*** Block opens ***
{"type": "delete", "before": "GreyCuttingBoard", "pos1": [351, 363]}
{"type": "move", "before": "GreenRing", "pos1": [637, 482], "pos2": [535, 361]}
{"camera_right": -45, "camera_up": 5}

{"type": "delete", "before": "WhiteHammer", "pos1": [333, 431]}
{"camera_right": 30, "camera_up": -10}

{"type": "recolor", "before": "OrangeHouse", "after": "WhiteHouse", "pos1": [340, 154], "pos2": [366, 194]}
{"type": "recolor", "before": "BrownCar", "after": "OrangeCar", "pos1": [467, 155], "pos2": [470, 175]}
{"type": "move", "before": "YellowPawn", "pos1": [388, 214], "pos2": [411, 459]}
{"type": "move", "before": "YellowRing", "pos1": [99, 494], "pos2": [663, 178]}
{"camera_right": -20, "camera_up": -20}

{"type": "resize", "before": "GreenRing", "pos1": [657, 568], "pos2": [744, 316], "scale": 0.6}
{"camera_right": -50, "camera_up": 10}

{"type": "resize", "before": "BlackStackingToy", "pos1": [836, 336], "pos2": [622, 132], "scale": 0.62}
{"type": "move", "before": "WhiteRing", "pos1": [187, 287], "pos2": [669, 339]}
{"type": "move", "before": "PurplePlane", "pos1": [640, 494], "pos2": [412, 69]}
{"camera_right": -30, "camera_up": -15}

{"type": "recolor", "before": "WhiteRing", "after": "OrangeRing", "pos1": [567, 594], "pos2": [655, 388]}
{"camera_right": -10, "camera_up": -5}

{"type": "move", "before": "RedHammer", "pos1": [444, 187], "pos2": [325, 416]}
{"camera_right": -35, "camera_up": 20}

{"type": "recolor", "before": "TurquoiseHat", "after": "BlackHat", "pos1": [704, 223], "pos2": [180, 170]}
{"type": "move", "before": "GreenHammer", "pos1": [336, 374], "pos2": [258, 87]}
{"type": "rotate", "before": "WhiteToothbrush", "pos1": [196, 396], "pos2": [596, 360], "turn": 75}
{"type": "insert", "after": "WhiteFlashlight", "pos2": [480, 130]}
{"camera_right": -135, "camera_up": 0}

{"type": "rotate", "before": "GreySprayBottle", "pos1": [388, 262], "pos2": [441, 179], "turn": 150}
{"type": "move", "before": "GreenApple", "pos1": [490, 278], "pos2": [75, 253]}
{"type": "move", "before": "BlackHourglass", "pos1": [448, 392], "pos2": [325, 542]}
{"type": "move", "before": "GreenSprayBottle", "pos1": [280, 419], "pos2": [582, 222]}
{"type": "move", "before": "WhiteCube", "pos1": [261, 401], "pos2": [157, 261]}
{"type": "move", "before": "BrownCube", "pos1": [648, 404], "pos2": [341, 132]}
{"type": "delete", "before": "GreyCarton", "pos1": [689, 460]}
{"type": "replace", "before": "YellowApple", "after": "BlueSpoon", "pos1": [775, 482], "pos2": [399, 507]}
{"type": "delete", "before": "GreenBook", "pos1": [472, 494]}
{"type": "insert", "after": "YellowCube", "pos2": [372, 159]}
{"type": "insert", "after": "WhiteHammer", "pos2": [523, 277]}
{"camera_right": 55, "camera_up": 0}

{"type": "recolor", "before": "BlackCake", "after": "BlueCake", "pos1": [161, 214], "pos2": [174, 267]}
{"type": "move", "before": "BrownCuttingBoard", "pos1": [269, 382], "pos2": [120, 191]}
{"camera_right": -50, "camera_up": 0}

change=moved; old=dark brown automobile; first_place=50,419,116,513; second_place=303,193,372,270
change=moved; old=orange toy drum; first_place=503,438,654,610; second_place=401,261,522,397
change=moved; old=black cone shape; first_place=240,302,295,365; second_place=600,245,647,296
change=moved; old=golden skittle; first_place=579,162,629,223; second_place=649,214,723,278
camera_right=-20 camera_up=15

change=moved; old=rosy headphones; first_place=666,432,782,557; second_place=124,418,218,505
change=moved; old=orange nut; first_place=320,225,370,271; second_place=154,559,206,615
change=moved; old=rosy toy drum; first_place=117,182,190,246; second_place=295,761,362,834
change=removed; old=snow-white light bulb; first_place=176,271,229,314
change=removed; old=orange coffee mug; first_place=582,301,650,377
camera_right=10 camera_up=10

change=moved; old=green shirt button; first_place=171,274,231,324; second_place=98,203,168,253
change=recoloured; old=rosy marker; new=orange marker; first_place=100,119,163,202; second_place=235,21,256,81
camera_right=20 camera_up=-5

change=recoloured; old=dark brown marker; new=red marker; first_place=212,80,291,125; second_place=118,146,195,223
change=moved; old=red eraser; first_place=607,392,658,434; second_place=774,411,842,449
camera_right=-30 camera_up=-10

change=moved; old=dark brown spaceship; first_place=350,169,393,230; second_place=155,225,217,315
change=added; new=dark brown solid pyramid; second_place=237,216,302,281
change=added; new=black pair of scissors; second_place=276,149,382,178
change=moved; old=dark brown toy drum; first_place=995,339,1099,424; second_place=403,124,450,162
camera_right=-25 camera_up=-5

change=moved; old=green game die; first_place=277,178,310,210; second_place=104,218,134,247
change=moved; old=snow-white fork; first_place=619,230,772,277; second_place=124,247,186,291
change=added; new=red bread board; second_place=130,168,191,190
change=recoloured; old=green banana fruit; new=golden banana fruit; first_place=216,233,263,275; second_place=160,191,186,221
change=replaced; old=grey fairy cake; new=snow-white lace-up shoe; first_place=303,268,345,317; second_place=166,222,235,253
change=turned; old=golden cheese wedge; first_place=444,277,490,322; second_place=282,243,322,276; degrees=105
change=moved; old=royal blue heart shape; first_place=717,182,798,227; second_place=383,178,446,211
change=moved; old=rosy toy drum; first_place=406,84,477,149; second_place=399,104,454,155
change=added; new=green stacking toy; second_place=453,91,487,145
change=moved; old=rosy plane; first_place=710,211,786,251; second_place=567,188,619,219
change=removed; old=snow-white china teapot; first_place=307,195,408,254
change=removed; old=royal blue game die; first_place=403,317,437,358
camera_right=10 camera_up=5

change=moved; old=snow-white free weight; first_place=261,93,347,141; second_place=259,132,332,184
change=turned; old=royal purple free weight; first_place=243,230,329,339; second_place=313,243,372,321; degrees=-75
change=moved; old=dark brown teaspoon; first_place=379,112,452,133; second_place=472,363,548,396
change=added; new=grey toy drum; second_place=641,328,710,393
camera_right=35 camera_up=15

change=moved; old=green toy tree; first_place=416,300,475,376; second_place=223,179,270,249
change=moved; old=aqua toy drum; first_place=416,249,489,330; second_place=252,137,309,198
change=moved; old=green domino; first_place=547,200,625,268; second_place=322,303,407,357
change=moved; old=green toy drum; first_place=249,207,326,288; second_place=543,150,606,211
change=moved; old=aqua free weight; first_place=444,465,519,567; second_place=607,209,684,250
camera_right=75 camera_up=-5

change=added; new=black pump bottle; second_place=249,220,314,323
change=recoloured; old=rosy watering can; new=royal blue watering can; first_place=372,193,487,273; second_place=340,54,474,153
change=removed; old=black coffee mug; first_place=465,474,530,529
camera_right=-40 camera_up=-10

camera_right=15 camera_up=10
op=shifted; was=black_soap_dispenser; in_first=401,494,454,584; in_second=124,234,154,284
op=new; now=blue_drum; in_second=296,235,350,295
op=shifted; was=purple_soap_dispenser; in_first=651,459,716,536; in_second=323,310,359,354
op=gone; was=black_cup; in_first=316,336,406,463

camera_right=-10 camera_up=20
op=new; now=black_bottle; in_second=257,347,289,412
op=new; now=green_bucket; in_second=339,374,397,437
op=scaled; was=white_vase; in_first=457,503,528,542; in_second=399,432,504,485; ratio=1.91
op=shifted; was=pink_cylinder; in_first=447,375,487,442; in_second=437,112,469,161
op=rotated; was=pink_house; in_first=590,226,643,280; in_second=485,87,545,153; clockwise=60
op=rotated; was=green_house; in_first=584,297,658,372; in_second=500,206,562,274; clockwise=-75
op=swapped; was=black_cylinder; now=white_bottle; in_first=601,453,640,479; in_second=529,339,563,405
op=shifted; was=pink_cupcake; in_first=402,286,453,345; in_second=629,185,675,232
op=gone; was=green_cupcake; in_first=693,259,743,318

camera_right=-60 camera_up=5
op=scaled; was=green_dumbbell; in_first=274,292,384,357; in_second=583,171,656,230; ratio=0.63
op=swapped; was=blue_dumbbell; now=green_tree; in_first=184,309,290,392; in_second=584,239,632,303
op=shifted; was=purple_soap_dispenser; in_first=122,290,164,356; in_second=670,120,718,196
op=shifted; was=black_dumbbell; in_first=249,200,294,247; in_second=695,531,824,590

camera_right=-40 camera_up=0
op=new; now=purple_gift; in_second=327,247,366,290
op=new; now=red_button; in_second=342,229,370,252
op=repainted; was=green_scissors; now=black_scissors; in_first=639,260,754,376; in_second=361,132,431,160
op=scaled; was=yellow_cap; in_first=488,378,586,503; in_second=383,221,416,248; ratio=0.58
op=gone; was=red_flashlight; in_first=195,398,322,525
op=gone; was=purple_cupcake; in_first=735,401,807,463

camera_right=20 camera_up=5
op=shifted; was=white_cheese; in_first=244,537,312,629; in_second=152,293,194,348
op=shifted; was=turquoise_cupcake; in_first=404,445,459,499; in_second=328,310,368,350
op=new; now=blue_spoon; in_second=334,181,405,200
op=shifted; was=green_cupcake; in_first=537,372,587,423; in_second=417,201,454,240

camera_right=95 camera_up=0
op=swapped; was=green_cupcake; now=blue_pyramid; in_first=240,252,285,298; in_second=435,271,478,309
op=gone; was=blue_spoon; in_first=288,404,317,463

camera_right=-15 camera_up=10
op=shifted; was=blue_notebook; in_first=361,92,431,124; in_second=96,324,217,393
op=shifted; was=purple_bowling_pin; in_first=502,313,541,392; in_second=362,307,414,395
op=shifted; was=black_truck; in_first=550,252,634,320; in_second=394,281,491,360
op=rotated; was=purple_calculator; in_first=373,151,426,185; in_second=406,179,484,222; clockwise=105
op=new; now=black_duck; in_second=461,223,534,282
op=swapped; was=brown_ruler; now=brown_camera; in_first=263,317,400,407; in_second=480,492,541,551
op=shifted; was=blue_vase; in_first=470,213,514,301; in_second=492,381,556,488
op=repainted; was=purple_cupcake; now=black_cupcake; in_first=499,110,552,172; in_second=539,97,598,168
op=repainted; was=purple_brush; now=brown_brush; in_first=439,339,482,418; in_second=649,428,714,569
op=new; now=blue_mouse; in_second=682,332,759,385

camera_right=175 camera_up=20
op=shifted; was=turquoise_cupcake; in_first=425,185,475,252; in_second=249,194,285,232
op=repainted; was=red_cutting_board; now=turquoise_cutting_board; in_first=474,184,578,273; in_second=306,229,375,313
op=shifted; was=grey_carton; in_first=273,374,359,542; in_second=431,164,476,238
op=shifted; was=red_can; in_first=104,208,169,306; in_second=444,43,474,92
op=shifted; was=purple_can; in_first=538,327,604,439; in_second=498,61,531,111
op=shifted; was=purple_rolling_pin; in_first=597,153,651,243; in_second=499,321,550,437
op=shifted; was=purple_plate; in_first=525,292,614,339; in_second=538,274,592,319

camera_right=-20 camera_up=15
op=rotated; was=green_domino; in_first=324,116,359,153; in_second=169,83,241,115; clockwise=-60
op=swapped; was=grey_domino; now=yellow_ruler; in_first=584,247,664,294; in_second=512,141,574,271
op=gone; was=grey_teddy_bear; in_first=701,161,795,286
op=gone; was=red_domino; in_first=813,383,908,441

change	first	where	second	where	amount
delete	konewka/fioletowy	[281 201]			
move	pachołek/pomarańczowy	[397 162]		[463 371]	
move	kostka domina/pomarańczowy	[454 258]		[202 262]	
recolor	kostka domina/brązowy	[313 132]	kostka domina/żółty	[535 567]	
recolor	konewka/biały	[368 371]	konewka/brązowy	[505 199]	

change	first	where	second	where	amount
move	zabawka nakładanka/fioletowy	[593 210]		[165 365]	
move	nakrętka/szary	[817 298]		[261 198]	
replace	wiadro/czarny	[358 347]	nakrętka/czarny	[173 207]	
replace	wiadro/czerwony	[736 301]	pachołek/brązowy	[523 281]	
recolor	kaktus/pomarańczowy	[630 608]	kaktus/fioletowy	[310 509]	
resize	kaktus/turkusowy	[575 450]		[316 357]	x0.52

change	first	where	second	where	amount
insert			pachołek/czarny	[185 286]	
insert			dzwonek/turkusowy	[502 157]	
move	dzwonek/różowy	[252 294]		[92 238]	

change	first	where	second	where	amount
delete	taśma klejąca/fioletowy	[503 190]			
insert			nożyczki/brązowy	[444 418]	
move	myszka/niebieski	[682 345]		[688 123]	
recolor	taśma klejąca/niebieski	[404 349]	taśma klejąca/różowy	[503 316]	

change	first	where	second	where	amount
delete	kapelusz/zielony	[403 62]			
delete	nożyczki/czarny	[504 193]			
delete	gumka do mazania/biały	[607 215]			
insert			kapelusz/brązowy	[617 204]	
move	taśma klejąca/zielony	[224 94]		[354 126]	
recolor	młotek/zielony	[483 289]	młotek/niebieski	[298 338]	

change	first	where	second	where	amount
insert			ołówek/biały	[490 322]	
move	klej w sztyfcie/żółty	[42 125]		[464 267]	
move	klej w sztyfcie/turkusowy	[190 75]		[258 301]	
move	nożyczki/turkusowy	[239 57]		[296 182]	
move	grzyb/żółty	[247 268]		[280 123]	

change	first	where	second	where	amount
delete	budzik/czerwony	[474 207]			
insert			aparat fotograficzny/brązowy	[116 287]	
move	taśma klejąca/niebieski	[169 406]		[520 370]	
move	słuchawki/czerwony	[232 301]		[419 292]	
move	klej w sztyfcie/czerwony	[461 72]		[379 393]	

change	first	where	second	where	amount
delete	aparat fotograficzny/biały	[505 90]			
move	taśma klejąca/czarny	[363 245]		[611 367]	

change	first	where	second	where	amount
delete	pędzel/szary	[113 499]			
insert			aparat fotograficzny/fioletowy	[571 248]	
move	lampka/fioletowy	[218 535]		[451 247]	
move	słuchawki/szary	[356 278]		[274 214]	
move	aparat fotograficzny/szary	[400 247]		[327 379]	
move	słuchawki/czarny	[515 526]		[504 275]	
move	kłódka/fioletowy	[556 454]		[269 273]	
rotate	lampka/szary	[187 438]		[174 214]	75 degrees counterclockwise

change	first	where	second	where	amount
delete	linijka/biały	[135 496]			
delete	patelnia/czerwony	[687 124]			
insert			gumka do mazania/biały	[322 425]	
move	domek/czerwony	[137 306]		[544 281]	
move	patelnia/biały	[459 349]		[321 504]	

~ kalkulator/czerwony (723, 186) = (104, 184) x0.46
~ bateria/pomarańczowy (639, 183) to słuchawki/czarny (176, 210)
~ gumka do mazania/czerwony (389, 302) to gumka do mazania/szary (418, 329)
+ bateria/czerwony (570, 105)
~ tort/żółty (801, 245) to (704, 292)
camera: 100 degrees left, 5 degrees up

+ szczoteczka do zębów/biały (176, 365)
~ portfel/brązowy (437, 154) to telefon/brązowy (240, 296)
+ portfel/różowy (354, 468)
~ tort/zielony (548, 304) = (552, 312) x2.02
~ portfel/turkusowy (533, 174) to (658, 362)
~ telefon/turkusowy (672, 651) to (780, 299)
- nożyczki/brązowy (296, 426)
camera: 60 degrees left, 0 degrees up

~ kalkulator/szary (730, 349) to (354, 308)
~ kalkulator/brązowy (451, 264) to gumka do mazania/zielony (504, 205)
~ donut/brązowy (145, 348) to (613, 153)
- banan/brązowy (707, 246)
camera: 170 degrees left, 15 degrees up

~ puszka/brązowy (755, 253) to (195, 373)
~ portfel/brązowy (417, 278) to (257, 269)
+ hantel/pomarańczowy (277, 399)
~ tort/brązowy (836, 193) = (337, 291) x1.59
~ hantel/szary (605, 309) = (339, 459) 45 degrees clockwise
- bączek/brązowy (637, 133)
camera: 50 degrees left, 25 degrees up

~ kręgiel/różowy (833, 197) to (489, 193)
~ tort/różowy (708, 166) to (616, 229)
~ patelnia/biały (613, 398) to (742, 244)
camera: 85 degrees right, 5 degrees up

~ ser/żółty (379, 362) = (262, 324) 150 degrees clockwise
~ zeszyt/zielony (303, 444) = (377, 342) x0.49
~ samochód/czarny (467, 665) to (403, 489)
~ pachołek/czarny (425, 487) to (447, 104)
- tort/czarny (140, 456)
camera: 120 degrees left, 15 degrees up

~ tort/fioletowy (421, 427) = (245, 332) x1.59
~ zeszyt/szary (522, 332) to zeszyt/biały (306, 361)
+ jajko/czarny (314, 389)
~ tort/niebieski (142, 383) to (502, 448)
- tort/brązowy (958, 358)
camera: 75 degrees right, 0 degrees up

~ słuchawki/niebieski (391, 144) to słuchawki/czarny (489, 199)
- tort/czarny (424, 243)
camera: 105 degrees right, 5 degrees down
*** Block closes ***
In the entries above, locate every line with the word "rosy" and copy it.

change=moved; old=rosy headphones; first_place=666,432,782,557; second_place=124,418,218,505
change=moved; old=rosy toy drum; first_place=117,182,190,246; second_place=295,761,362,834
change=recoloured; old=rosy marker; new=orange marker; first_place=100,119,163,202; second_place=235,21,256,81
change=moved; old=rosy toy drum; first_place=406,84,477,149; second_place=399,104,454,155
change=moved; old=rosy plane; first_place=710,211,786,251; second_place=567,188,619,219
change=recoloured; old=rosy watering can; new=royal blue watering can; first_place=372,193,487,273; second_place=340,54,474,153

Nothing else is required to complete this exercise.